§ **Data records**
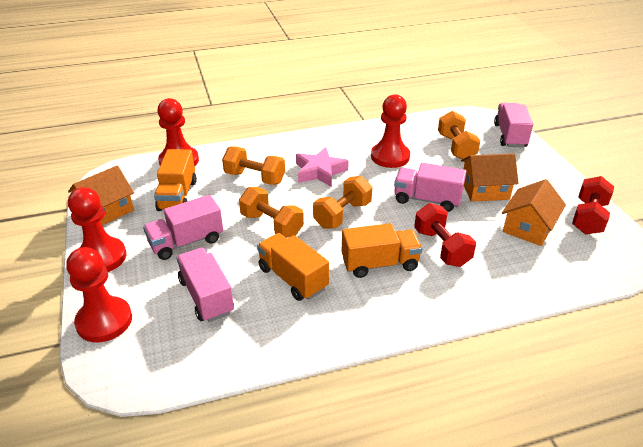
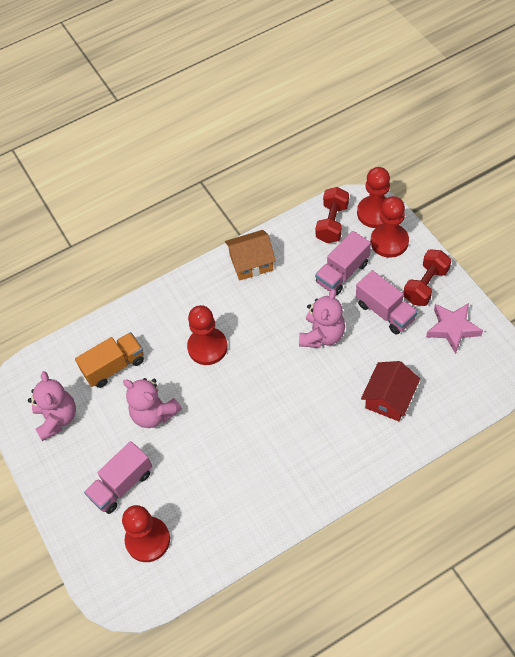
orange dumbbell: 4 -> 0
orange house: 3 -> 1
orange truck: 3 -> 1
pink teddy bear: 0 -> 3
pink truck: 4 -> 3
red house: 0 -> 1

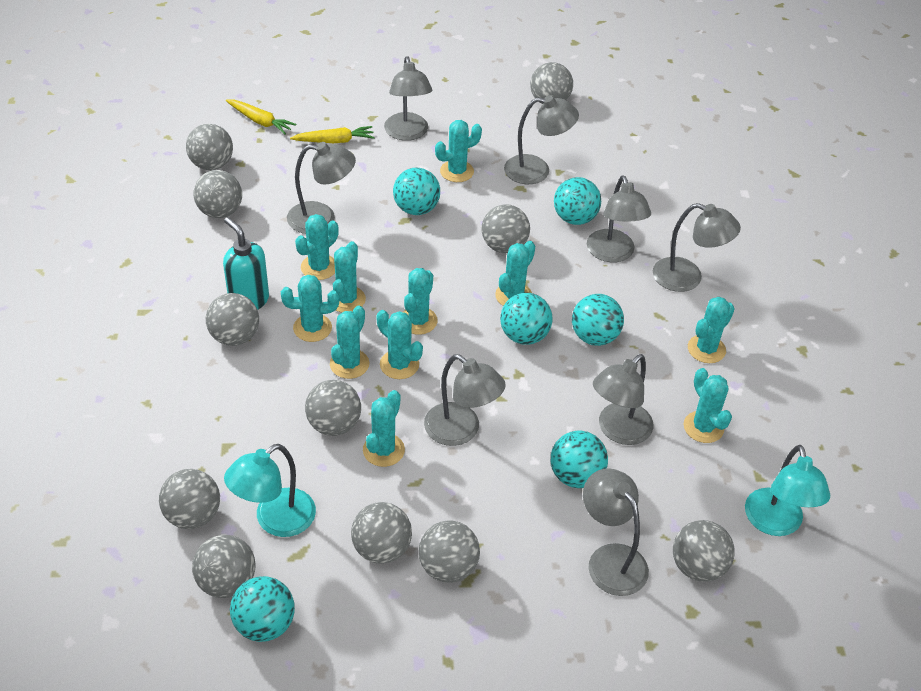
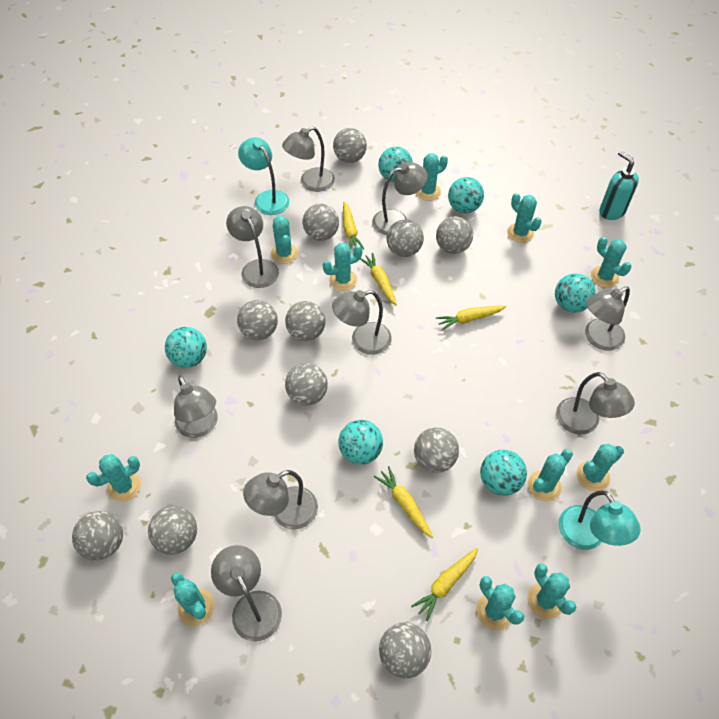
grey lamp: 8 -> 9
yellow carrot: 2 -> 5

...

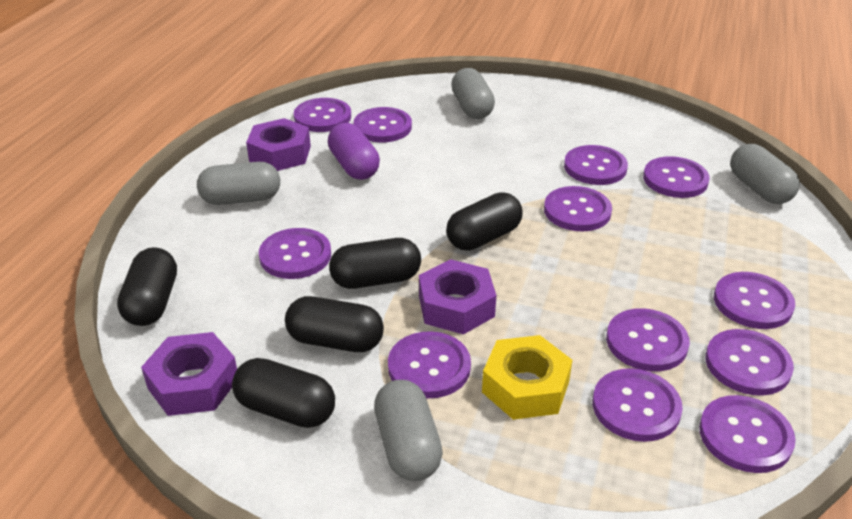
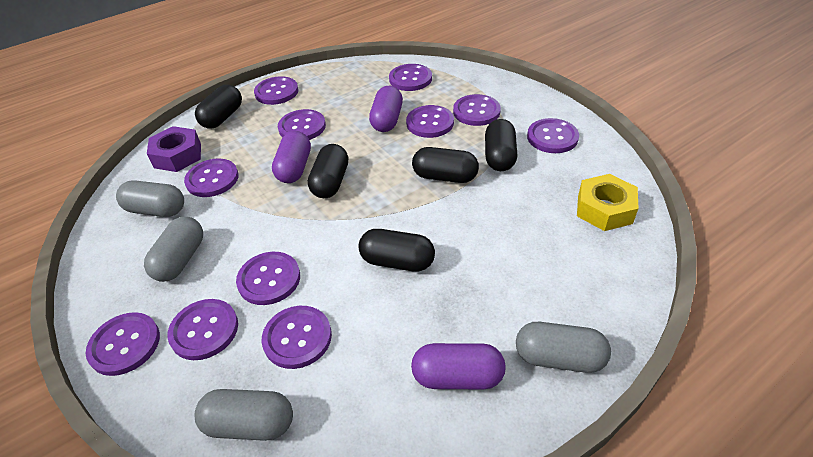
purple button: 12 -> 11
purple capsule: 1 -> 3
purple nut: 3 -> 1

--

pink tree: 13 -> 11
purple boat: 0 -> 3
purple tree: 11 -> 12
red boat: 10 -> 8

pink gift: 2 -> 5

§ **Problem to work on**
Exact copy, pictures excluded: every line above from the one containing "orange house: 3 -> 1" to the one containing "yellow carrot: 2 -> 5", inclusive, and nothing more.

§ **Solution for this problem**
orange house: 3 -> 1
orange truck: 3 -> 1
pink teddy bear: 0 -> 3
pink truck: 4 -> 3
red house: 0 -> 1

grey lamp: 8 -> 9
yellow carrot: 2 -> 5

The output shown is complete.